### What to work on:
How many lines below contain the word "fusée"? Answer with that number alone.

### Stored data:
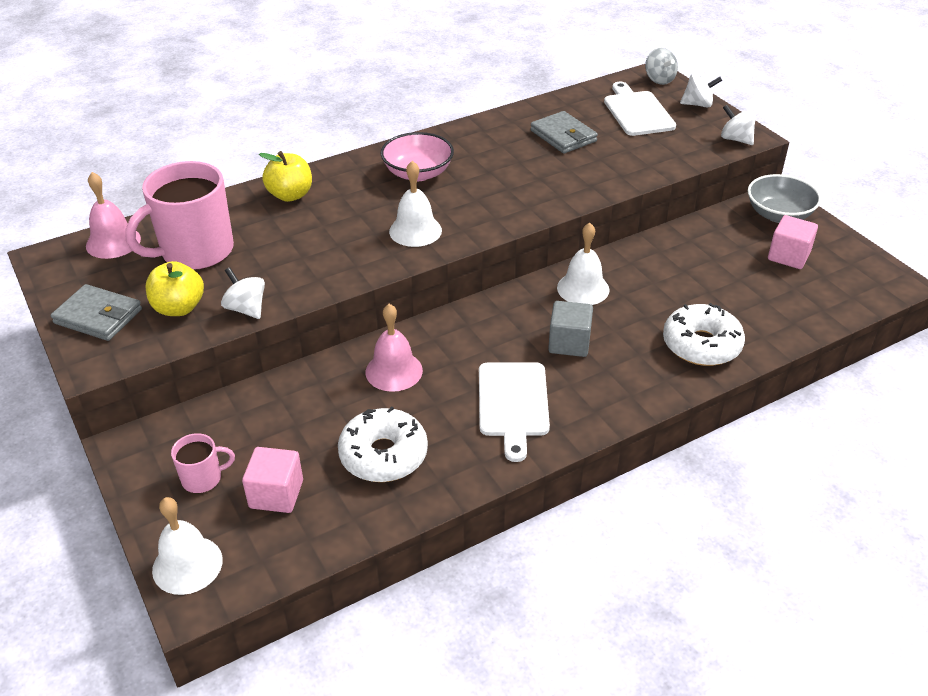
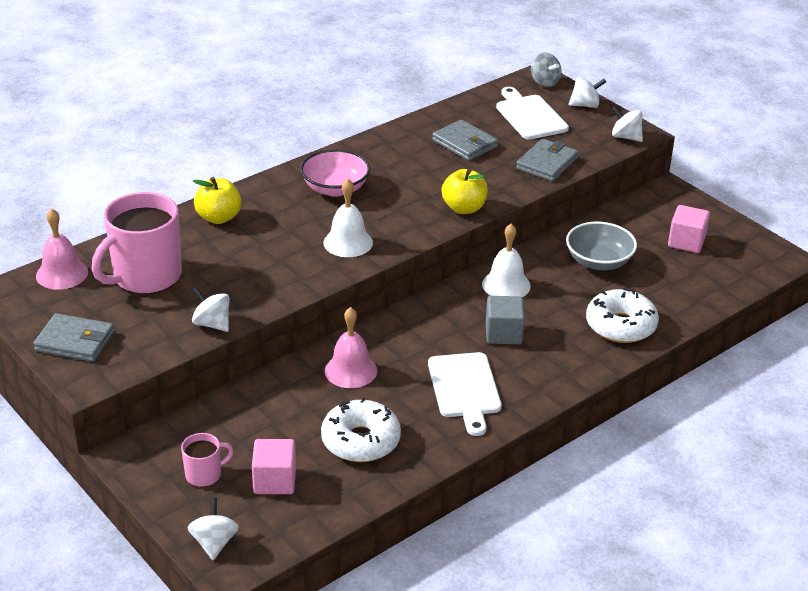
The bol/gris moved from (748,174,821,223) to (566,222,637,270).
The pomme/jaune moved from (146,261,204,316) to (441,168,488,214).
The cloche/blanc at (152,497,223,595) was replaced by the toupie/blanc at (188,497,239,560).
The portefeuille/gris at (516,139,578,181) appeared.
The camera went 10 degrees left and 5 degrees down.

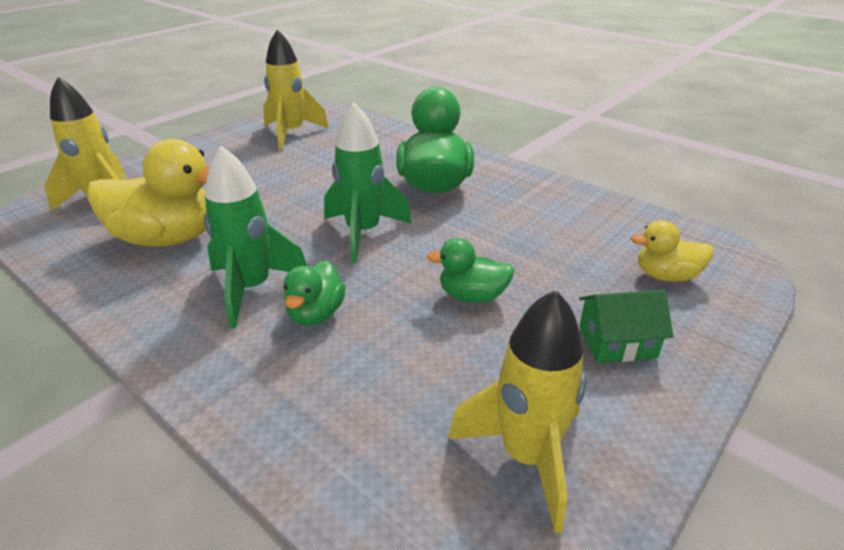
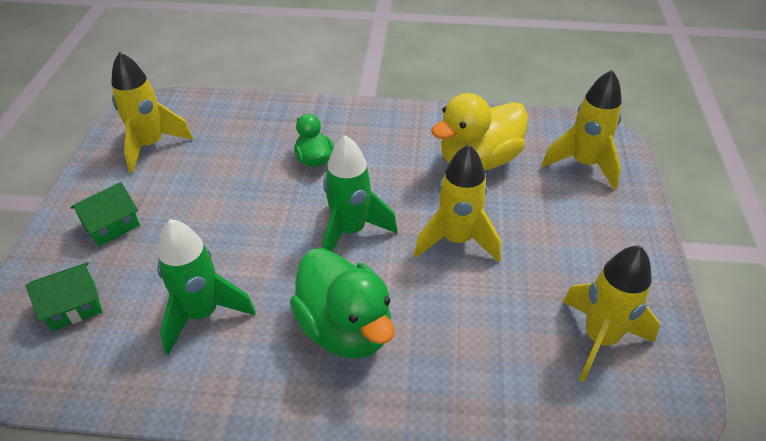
The fusée/vert moved from (204,146,307,328) to (157,219,256,355).
The canard/jaune at (631,220,713,282) was replaced by the maison/vert at (25,262,102,331).
The canard/vert at (427,238,515,303) disappeared.
The fusée/jaune at (414,144,501,262) appeared.
The camera went 145 degrees right and 10 degrees up.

### Result:
2